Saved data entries
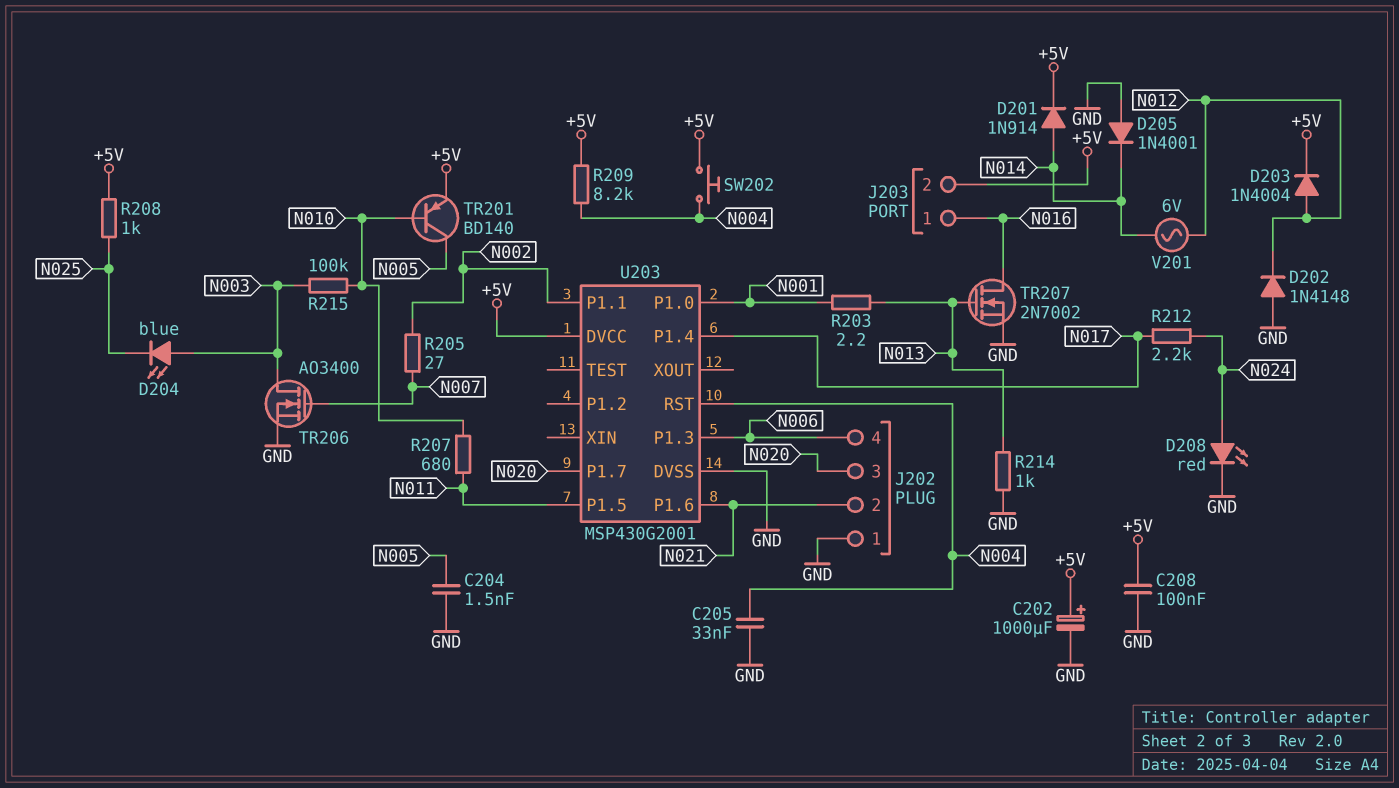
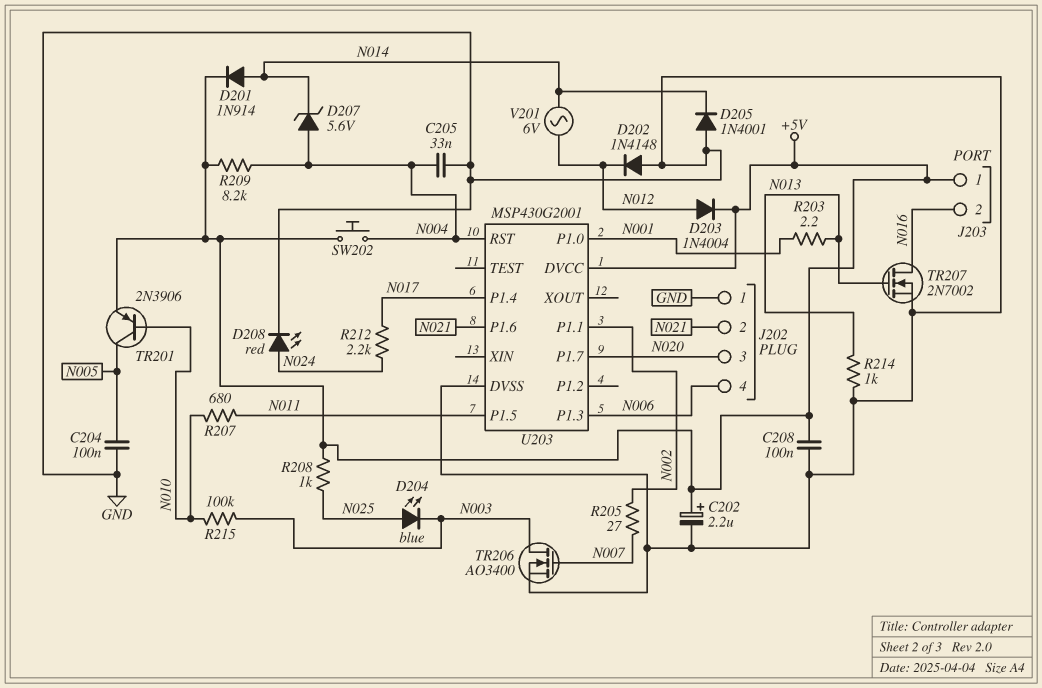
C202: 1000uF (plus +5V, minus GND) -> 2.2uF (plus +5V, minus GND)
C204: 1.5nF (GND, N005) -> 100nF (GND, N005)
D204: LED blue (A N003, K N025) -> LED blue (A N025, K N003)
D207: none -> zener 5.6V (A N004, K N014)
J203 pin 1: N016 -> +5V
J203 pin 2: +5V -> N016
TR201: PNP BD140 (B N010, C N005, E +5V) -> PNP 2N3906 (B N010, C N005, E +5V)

* * *

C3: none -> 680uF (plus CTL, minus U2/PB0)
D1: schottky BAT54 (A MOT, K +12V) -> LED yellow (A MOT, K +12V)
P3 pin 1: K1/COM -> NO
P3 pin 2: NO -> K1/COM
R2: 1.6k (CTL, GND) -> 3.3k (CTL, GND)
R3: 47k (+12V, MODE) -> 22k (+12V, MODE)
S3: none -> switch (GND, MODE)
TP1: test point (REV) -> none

TASK GOAL
Report the count of lines in the entries that contain the string "MODE", and nothing besides it.

EXERCISE SOLUTION
2